*** Opening of Material to process ***

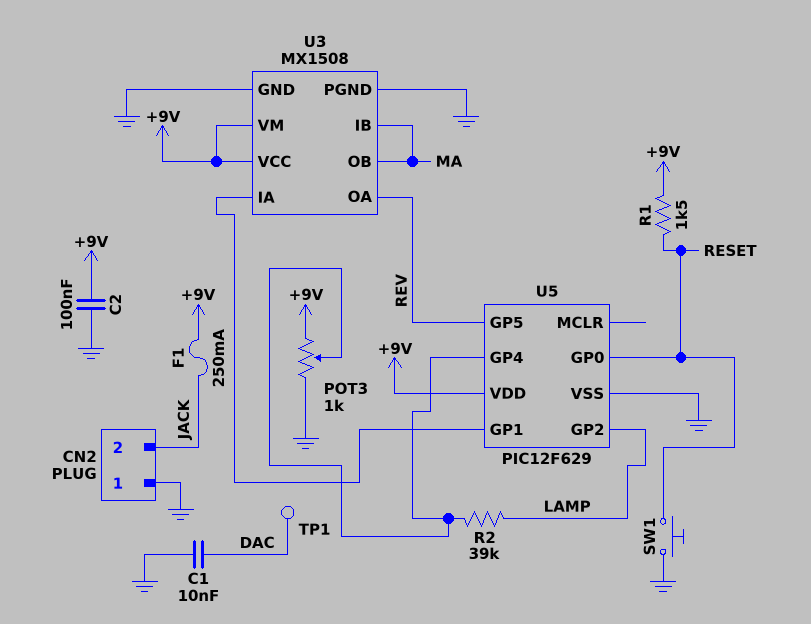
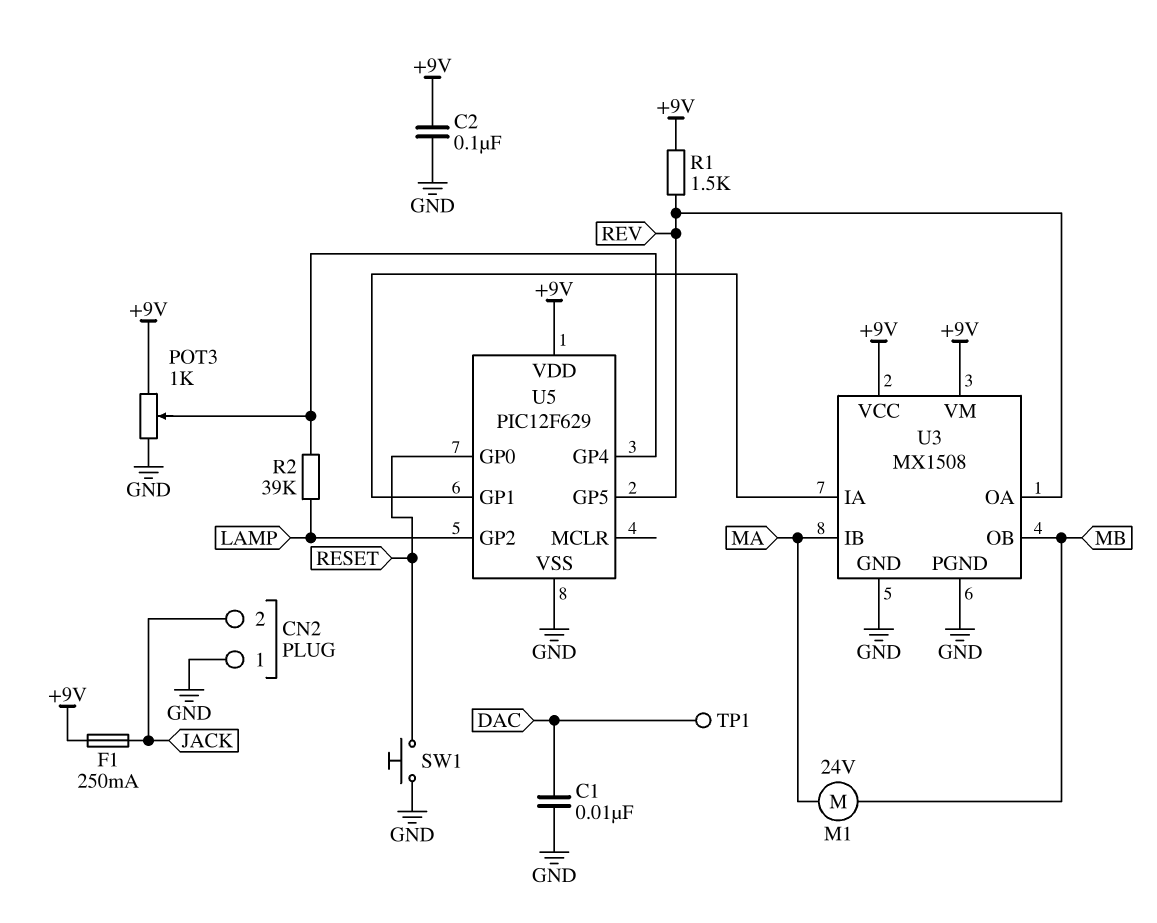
M1: none -> motor 24V (MA, MB)
R1: 1.5k (+9V, RESET) -> 1.5k (+9V, REV)
U3 pin OB: MA -> MB

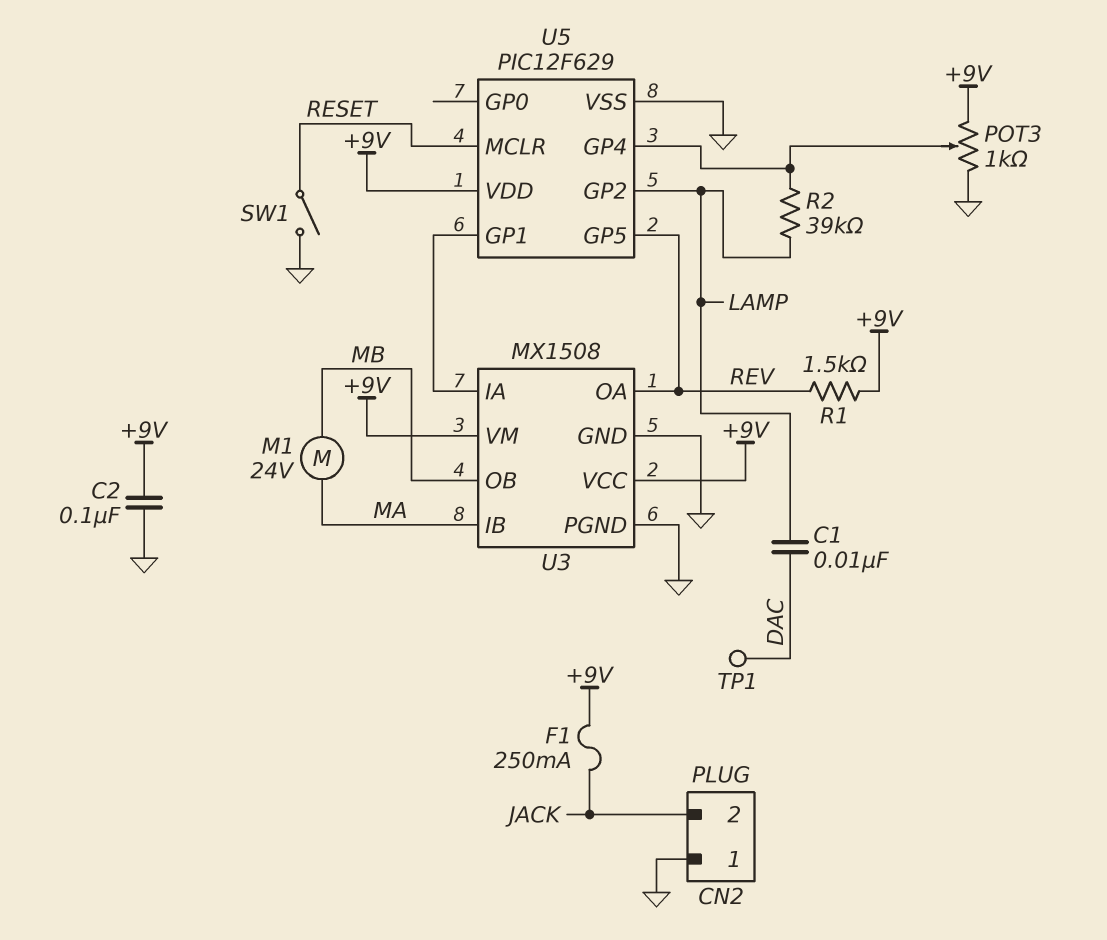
C1: 10nF (DAC, GND) -> 10nF (DAC, LAMP)
SW1: button (GND, RESET) -> switch (GND, RESET)
U5 pin GP0: RESET -> none
U5 pin MCLR: none -> RESET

*** Close of Material to process ***

» **What is required**
Write out the data once more exactly, omitting the pictures.

» **Your solution**
M1: none -> motor 24V (MA, MB)
R1: 1.5k (+9V, RESET) -> 1.5k (+9V, REV)
U3 pin OB: MA -> MB

C1: 10nF (DAC, GND) -> 10nF (DAC, LAMP)
SW1: button (GND, RESET) -> switch (GND, RESET)
U5 pin GP0: RESET -> none
U5 pin MCLR: none -> RESET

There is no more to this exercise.